▸ What you are asked to do
If a line in the records below contains the word "turquoise", copy it.

▸ Excerpted records
╔══

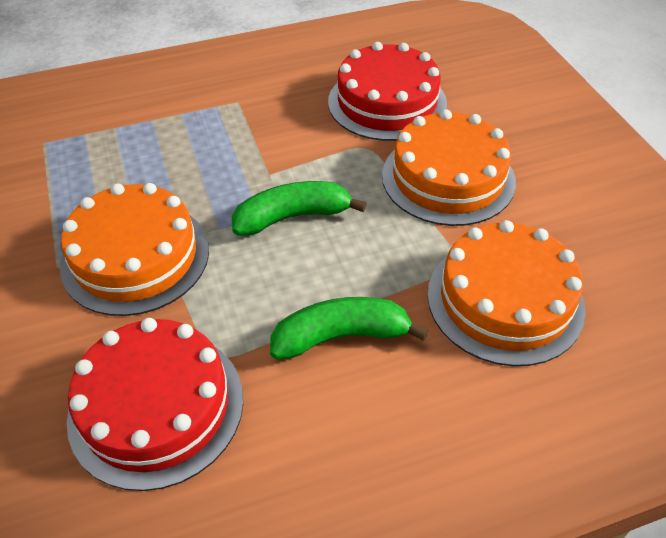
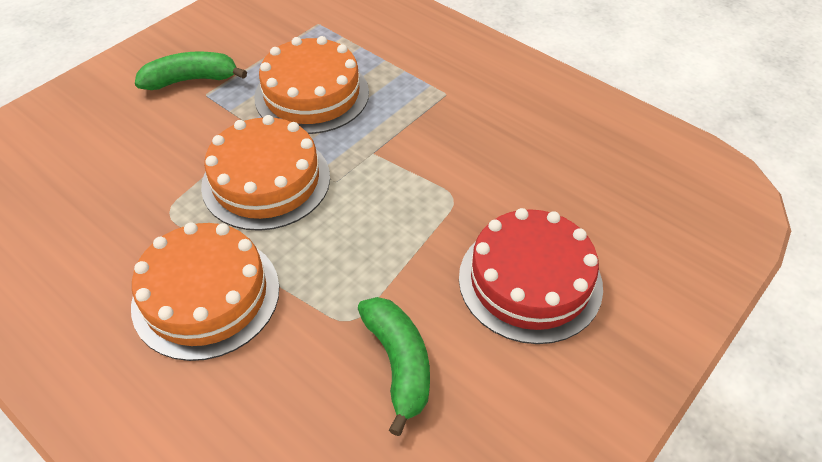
red cake: 2 -> 1

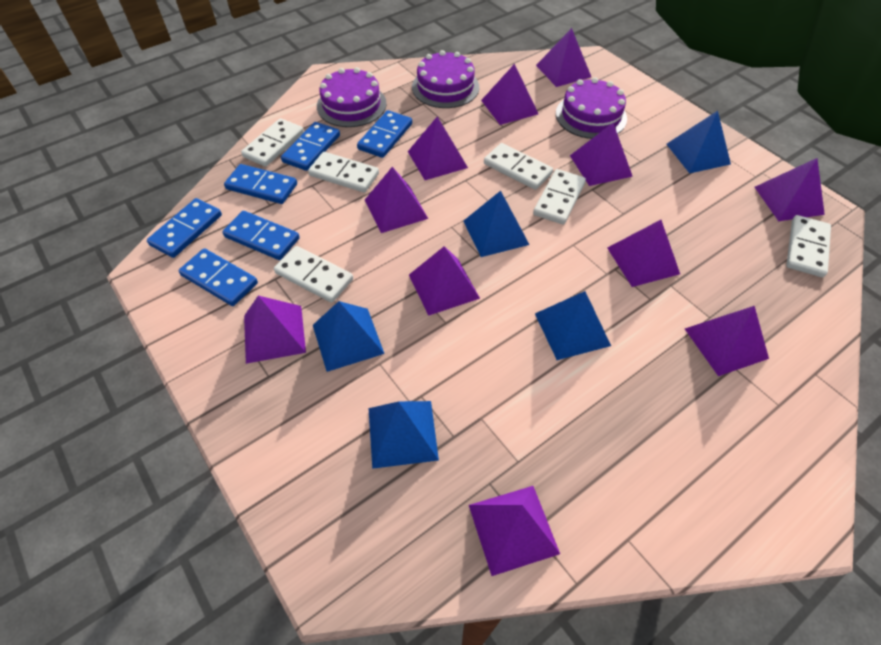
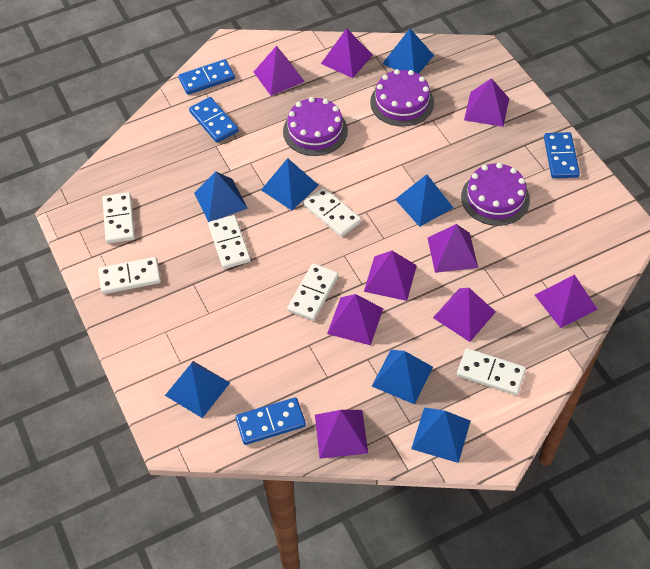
blue domino: 6 -> 4
blue pyramid: 5 -> 7
purple pyramid: 11 -> 9

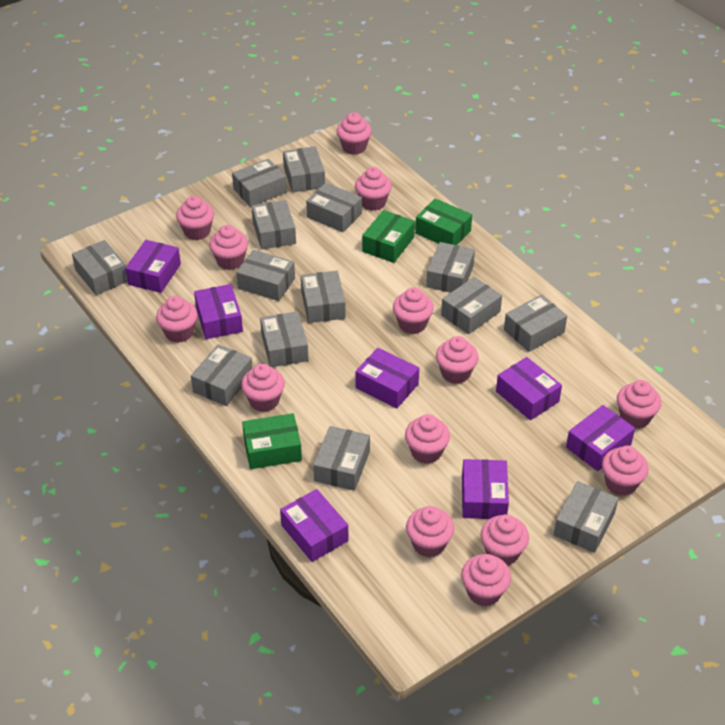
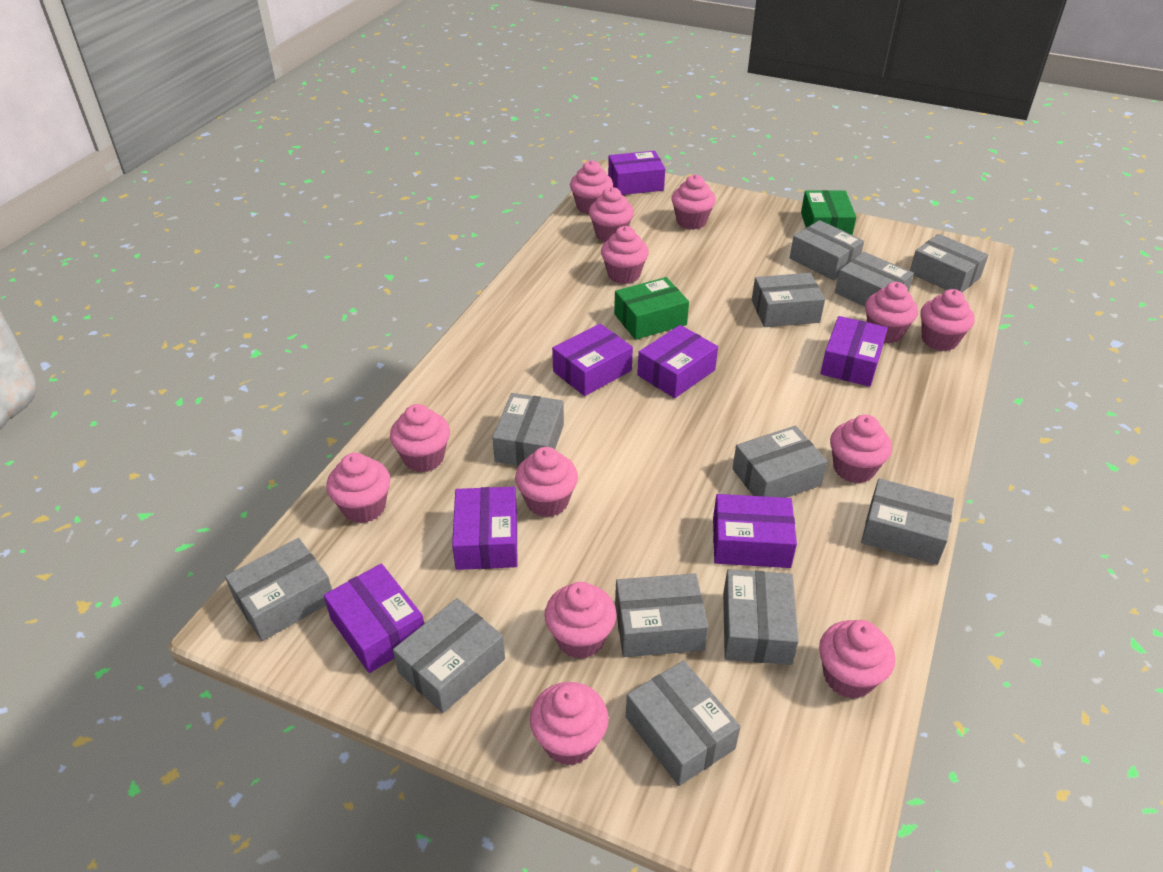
green box: 3 -> 2
grey box: 14 -> 12
pink cupcake: 14 -> 13

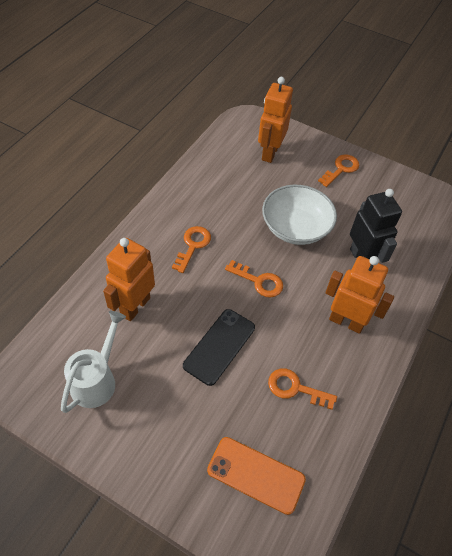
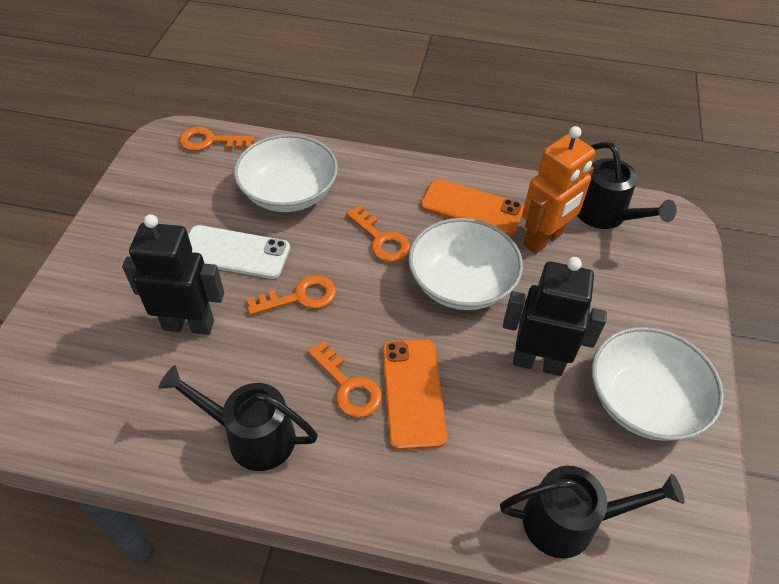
black phone: 1 -> 0
black robot: 1 -> 2
black watering can: 0 -> 3
orange phone: 1 -> 2
orange robot: 3 -> 1
white bowl: 1 -> 3
white phone: 0 -> 1
white watering can: 1 -> 0

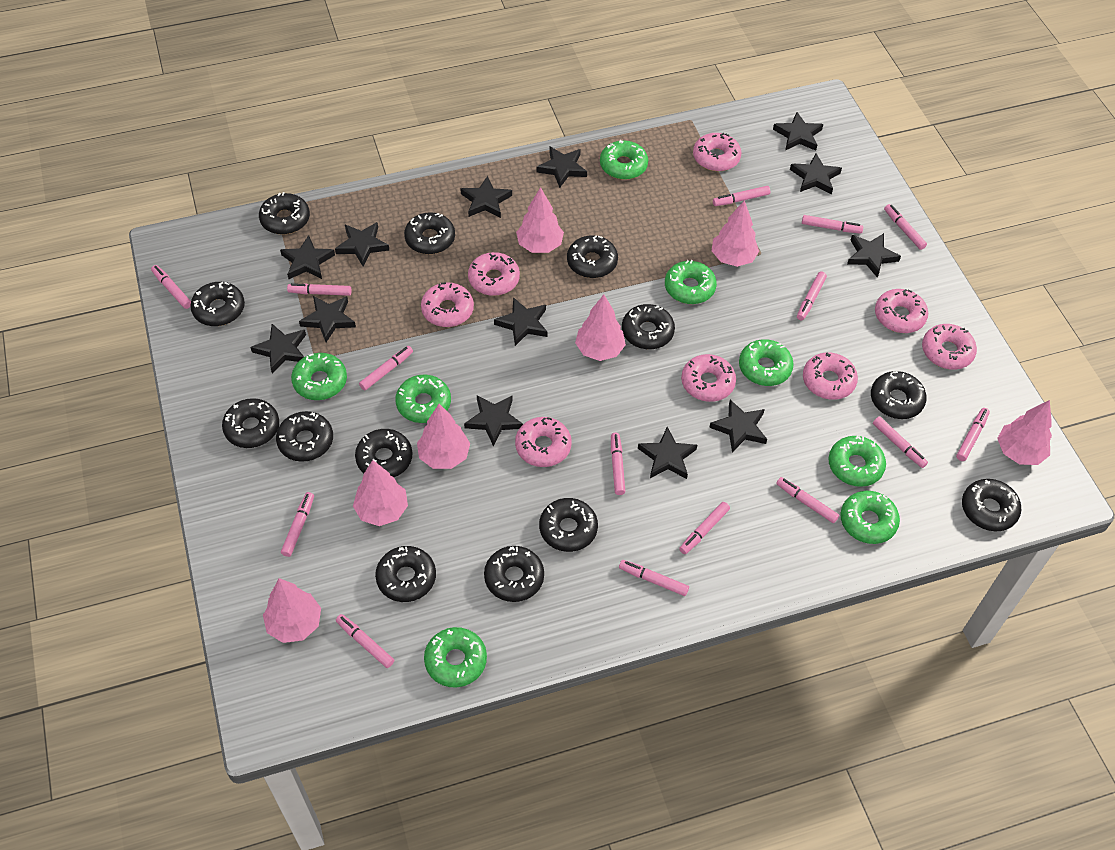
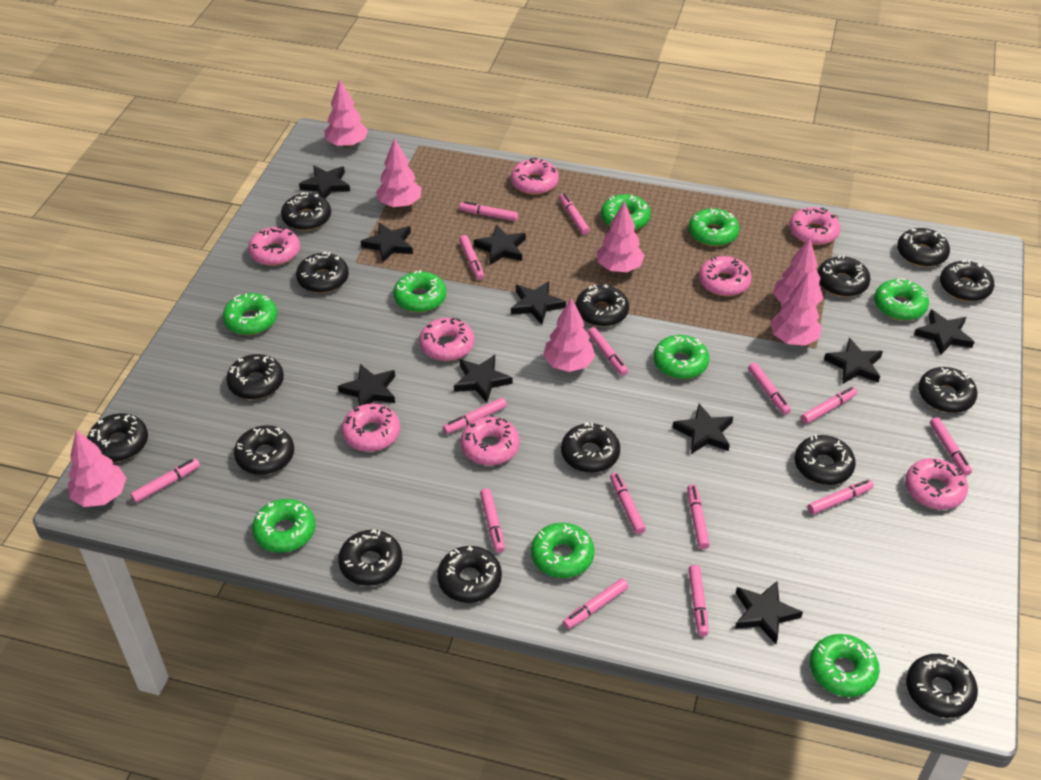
black donut: 13 -> 15
black star: 13 -> 10
green donut: 8 -> 9

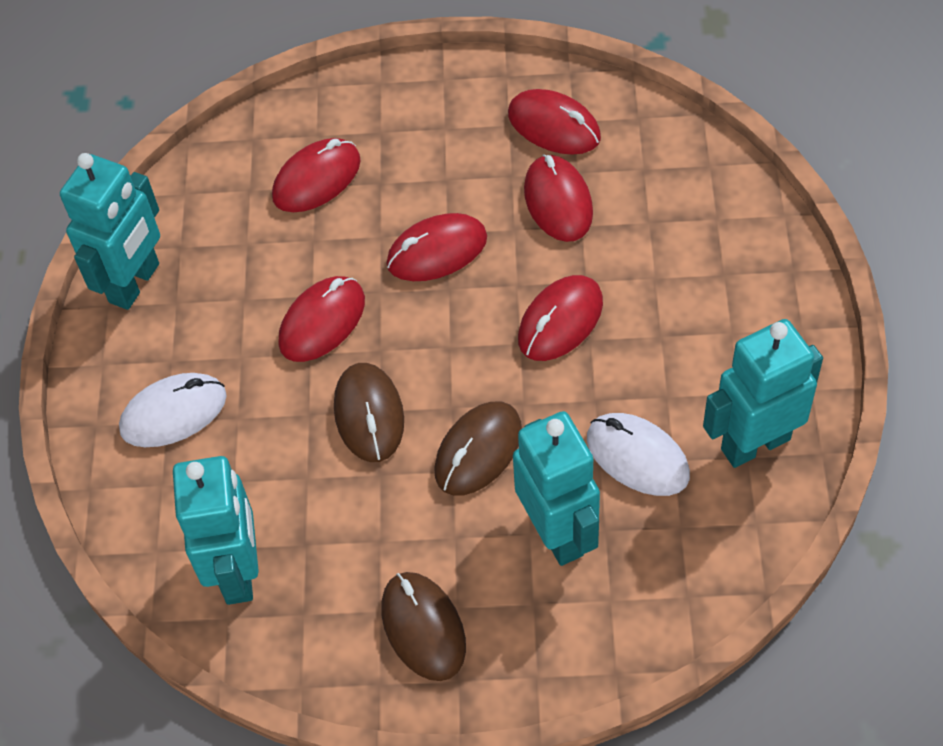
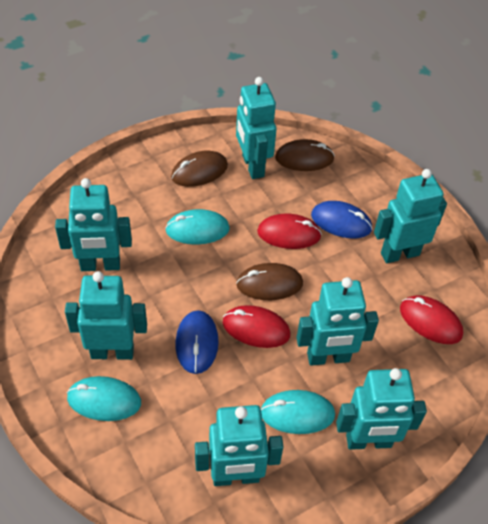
blue mouse: 0 -> 2
red mouse: 6 -> 3
turquoise mouse: 0 -> 3
turquoise robot: 4 -> 7
white mouse: 2 -> 0

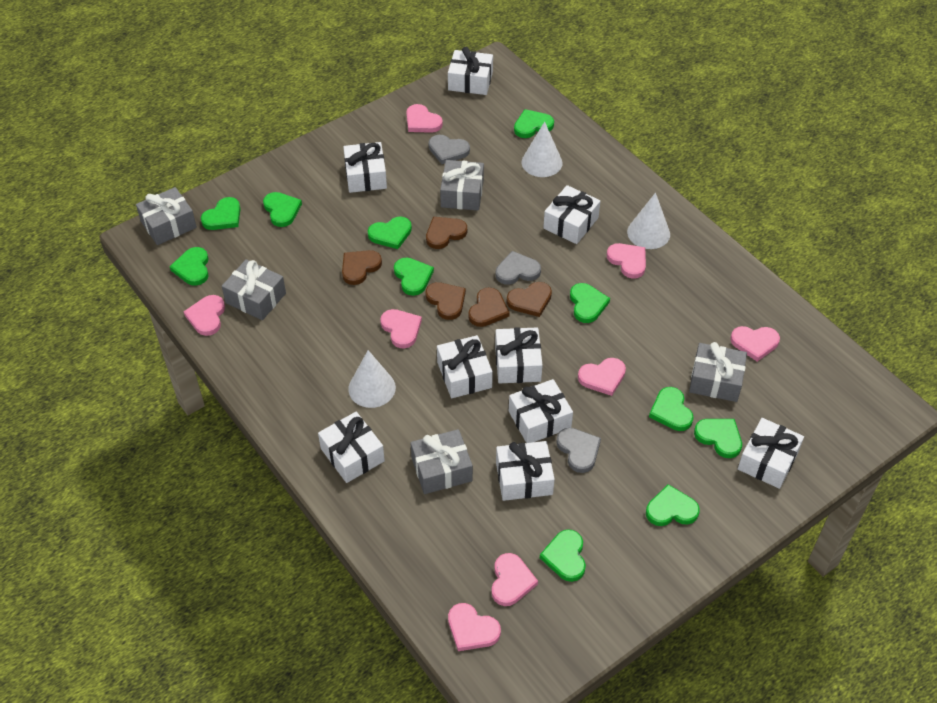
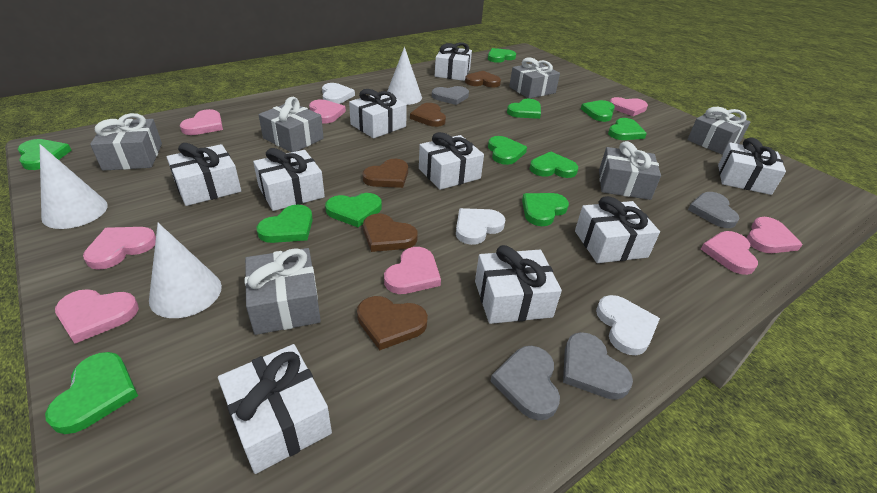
grey gift: 5 -> 6
grey heart: 3 -> 4
white heart: 0 -> 3

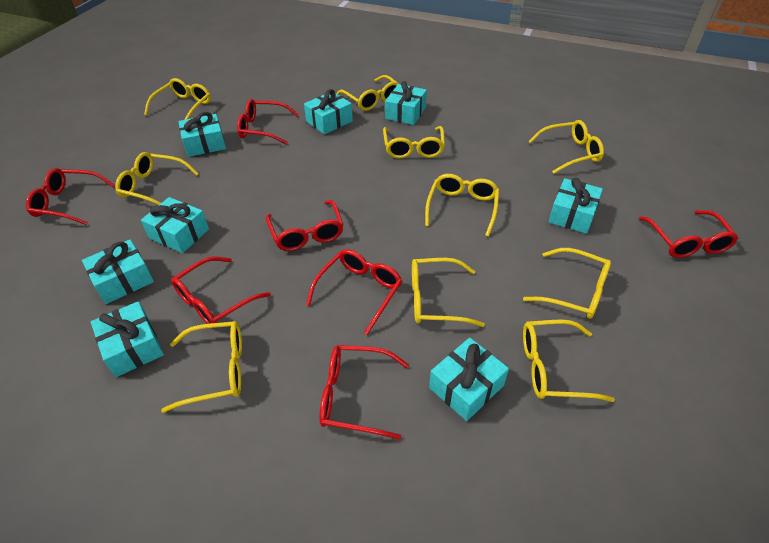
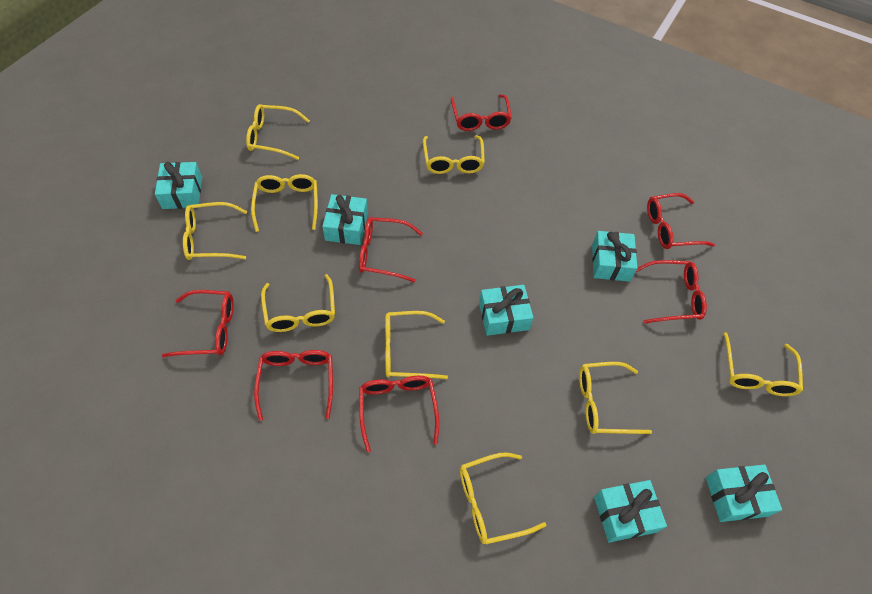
turquoise gift: 8 -> 6
yellow glasses: 10 -> 9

╚══

▸ Written solution
turquoise mouse: 0 -> 3
turquoise robot: 4 -> 7
turquoise gift: 8 -> 6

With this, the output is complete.